* [EXERCISE INSTRUCTIONS] Copy the data that appears below exactly. Drop the pictures.
════════
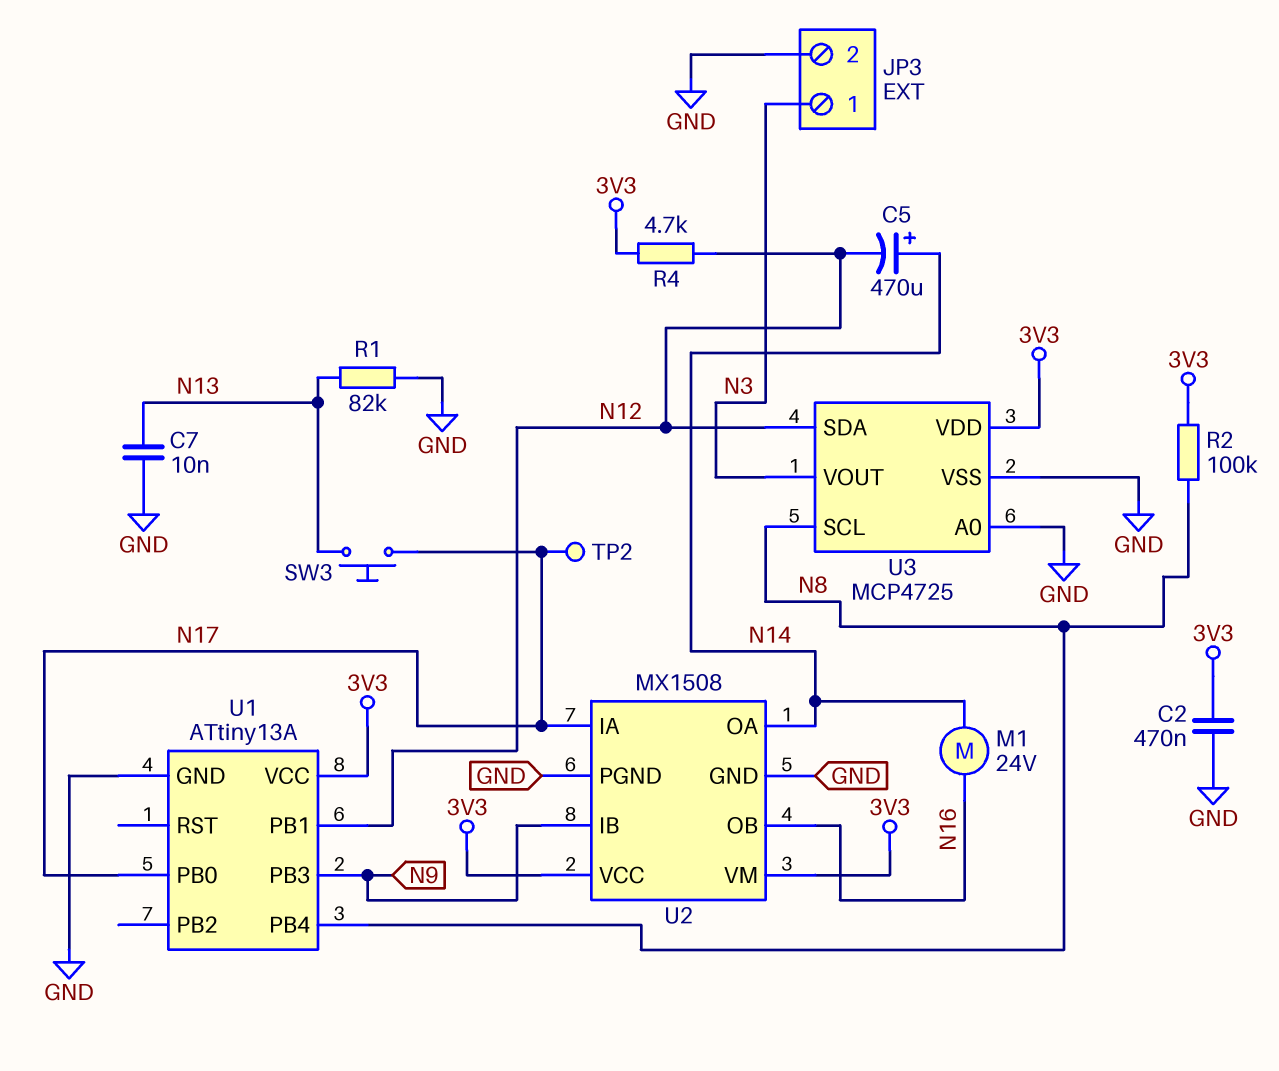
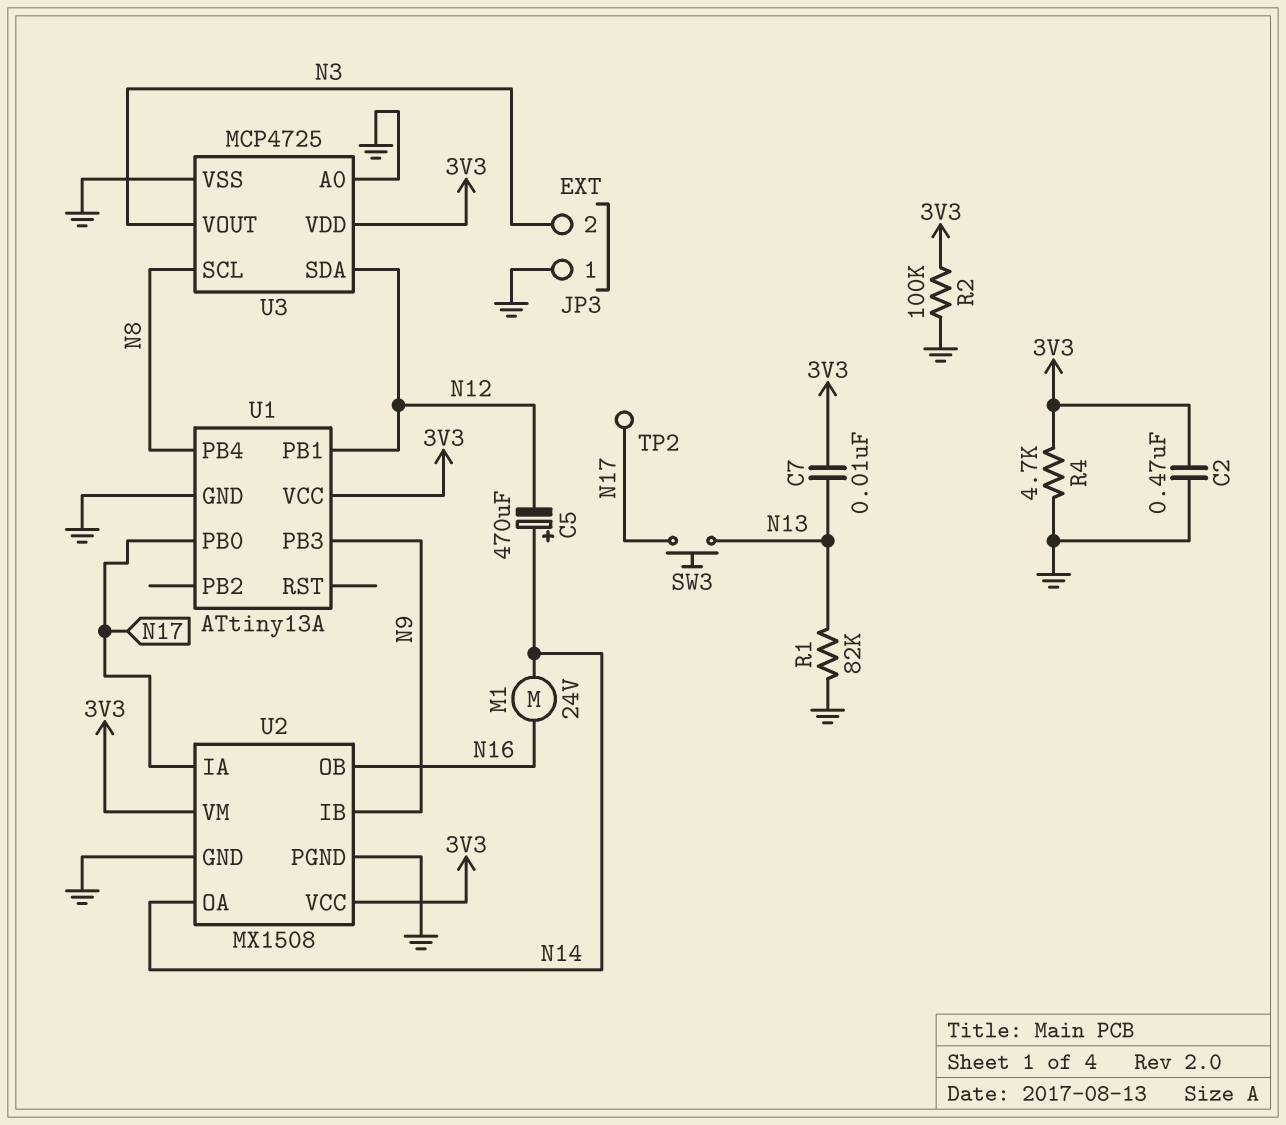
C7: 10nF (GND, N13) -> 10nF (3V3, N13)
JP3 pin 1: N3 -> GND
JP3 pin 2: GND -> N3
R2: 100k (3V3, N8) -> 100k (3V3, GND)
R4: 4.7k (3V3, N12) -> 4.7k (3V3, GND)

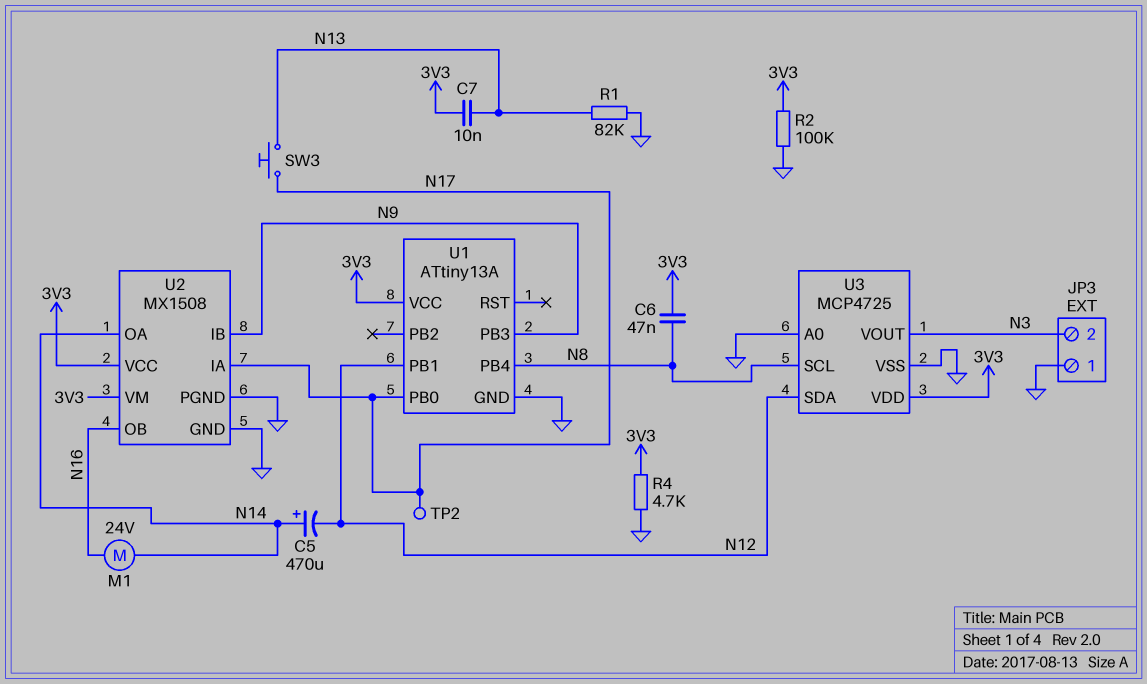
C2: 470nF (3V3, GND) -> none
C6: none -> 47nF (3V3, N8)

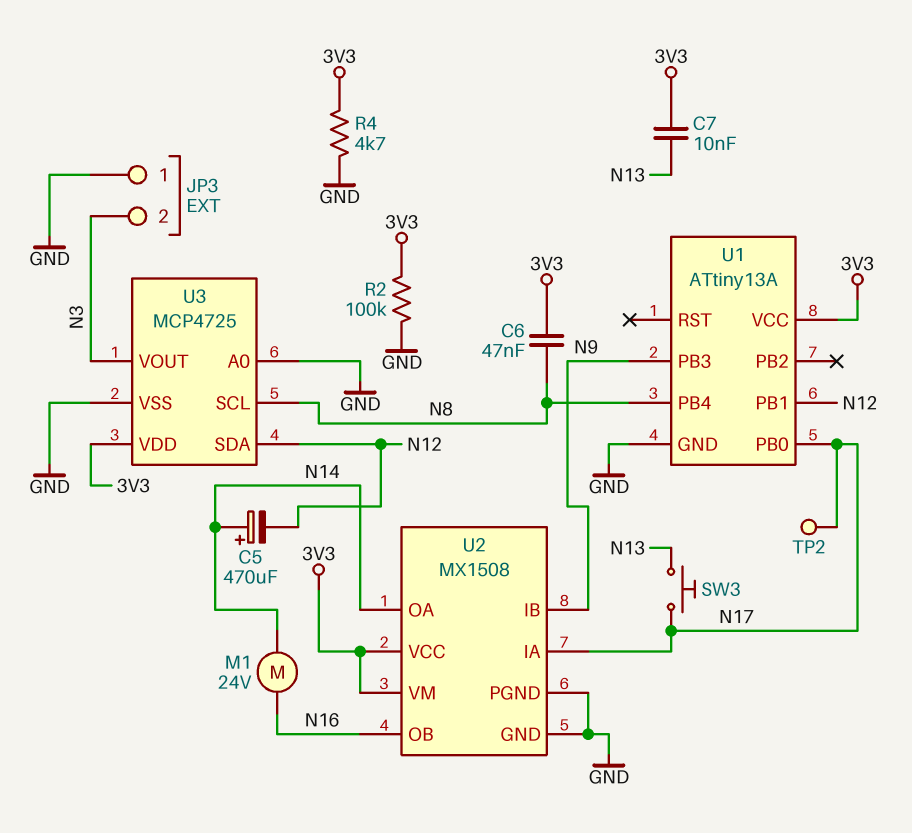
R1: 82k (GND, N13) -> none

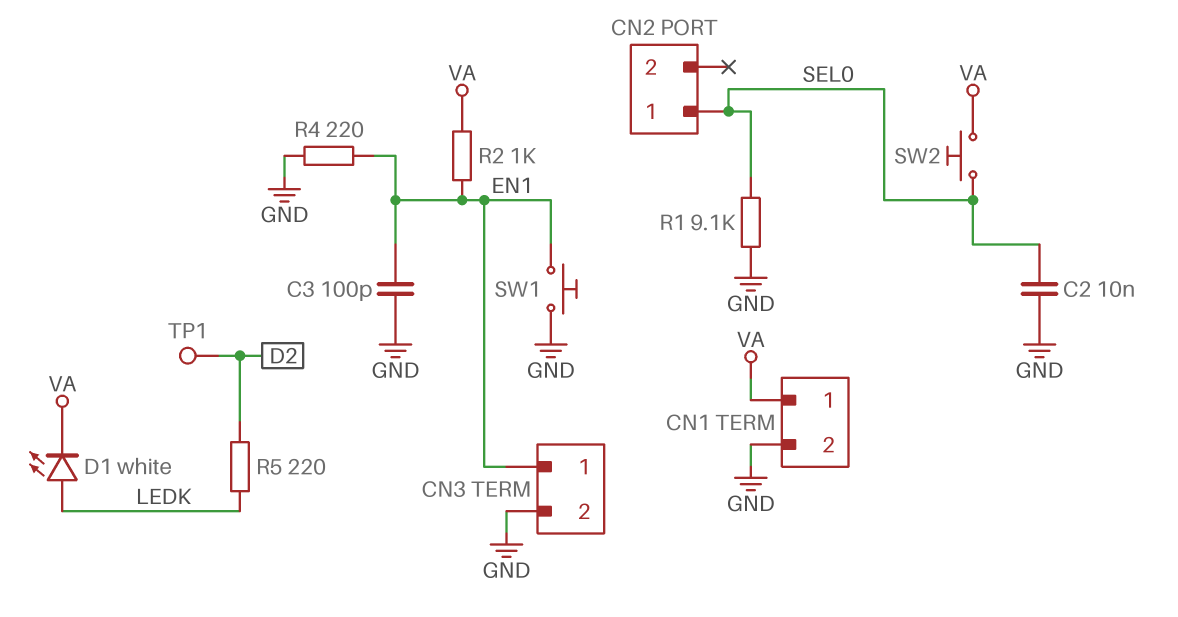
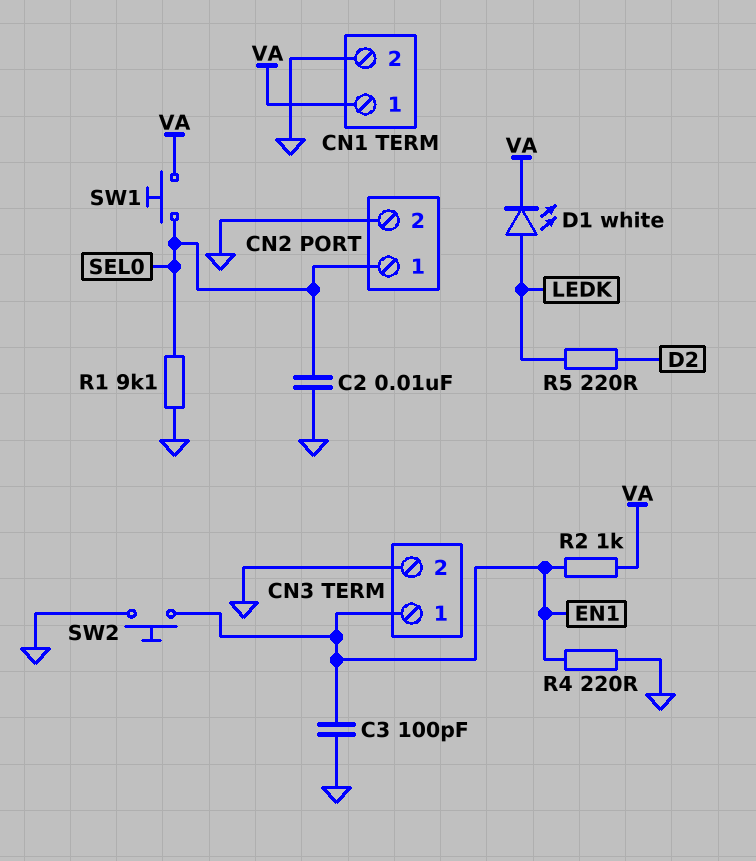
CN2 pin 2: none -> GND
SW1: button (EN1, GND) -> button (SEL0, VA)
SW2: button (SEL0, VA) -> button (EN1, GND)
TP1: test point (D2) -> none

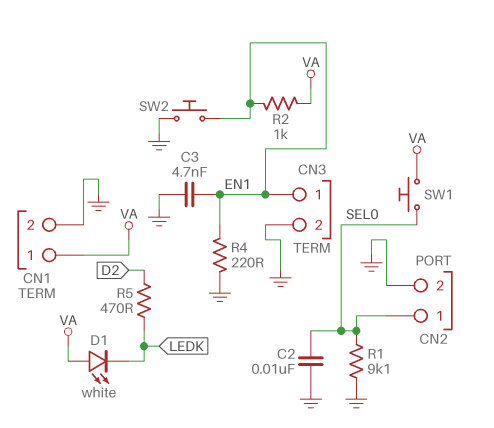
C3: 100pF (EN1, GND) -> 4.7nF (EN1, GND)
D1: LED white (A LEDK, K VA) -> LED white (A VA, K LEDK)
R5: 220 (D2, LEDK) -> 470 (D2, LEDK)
════════
* [WRITTEN SOLUTION]
C7: 10nF (GND, N13) -> 10nF (3V3, N13)
JP3 pin 1: N3 -> GND
JP3 pin 2: GND -> N3
R2: 100k (3V3, N8) -> 100k (3V3, GND)
R4: 4.7k (3V3, N12) -> 4.7k (3V3, GND)

C2: 470nF (3V3, GND) -> none
C6: none -> 47nF (3V3, N8)

R1: 82k (GND, N13) -> none

CN2 pin 2: none -> GND
SW1: button (EN1, GND) -> button (SEL0, VA)
SW2: button (SEL0, VA) -> button (EN1, GND)
TP1: test point (D2) -> none

C3: 100pF (EN1, GND) -> 4.7nF (EN1, GND)
D1: LED white (A LEDK, K VA) -> LED white (A VA, K LEDK)
R5: 220 (D2, LEDK) -> 470 (D2, LEDK)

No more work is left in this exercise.